Record excerpts:
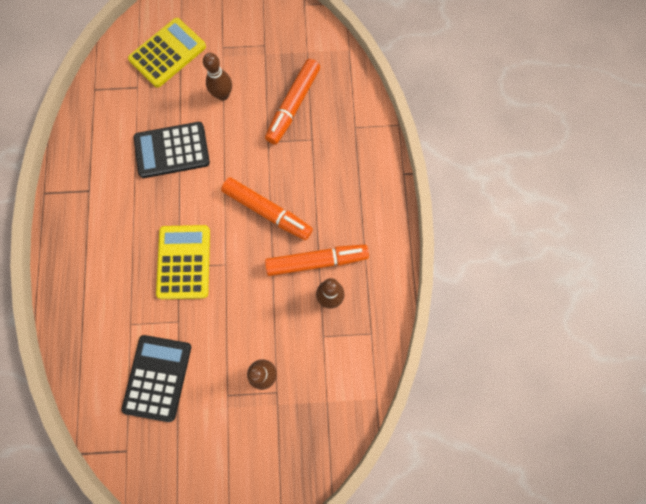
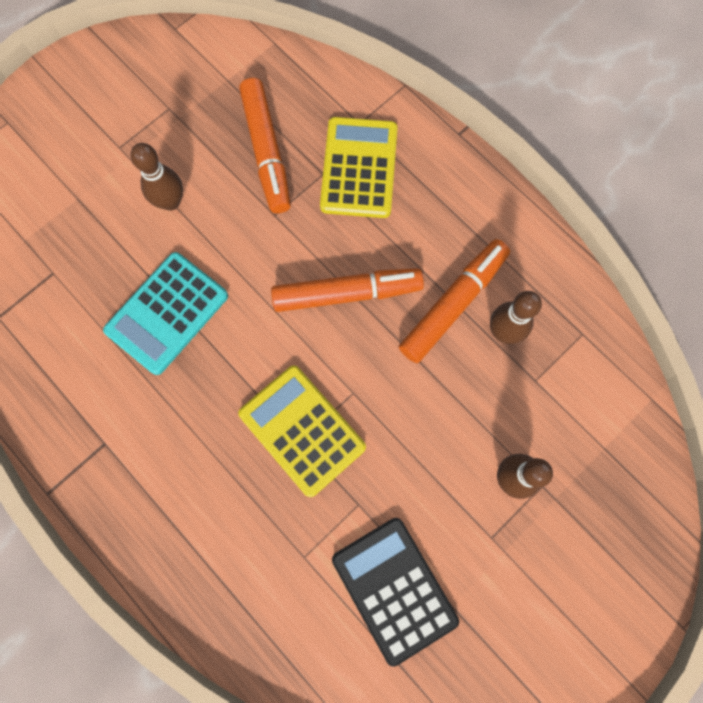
camera: 40 degrees left, 0 degrees up
(167, 53) = (55, 204): yellow calculator -> yellow calculator (359, 168)
(172, 150) = (167, 313): black calculator -> turquoise calculator

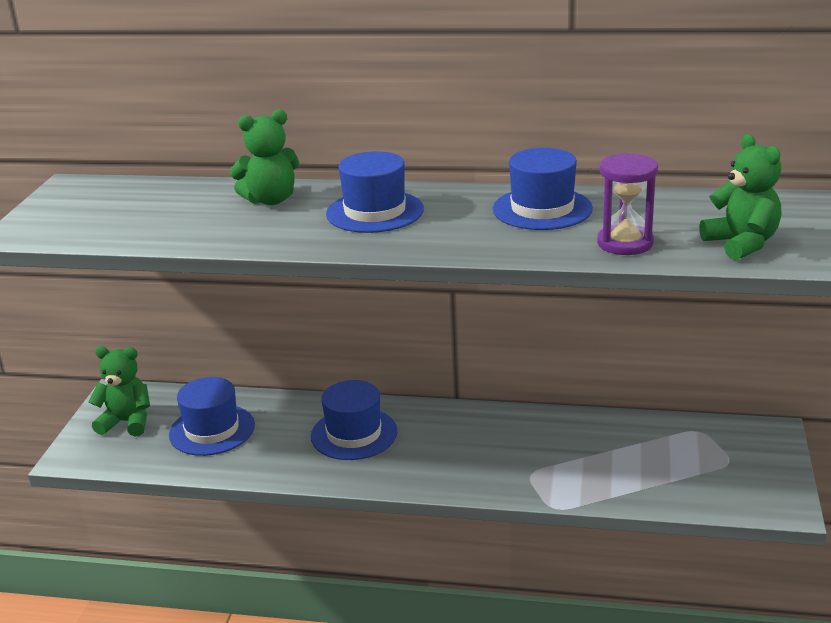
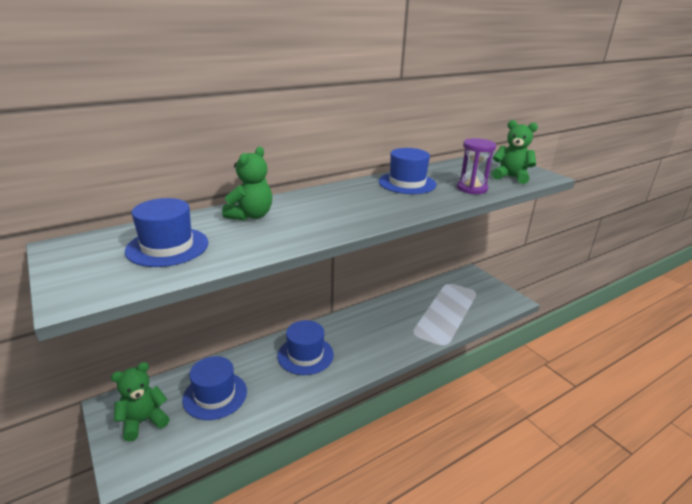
camera: 45 degrees left, 0 degrees up
(375, 212) = (328, 205): blue hat -> blue hat (167, 247)

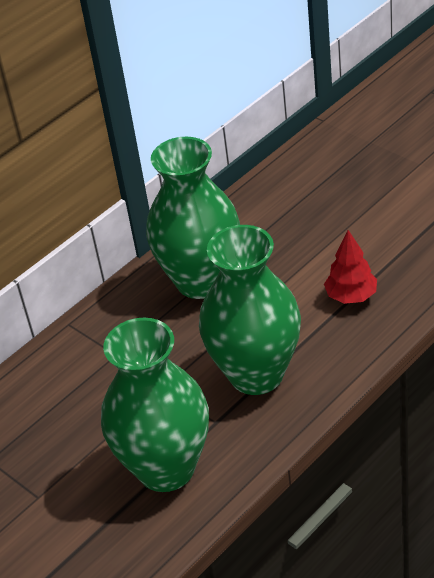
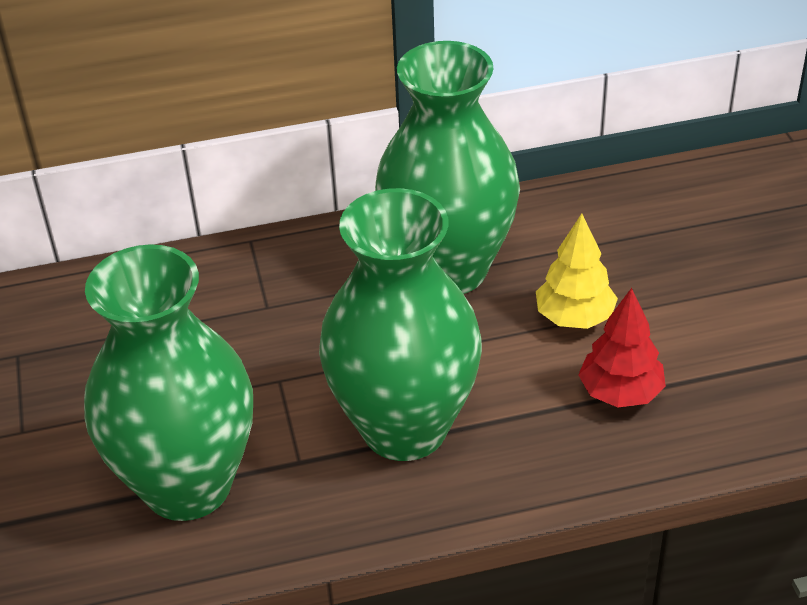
camera: 30 degrees right, 0 degrees up
(293, 271) = (574, 317): none -> yellow tree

Work instructions: Restate the data above word for word, so that the only difference is the missing pictures.

Output for this exercise:
camera: 40 degrees left, 0 degrees up
(167, 53) = (55, 204): yellow calculator -> yellow calculator (359, 168)
(172, 150) = (167, 313): black calculator -> turquoise calculator

camera: 45 degrees left, 0 degrees up
(375, 212) = (328, 205): blue hat -> blue hat (167, 247)

camera: 30 degrees right, 0 degrees up
(293, 271) = (574, 317): none -> yellow tree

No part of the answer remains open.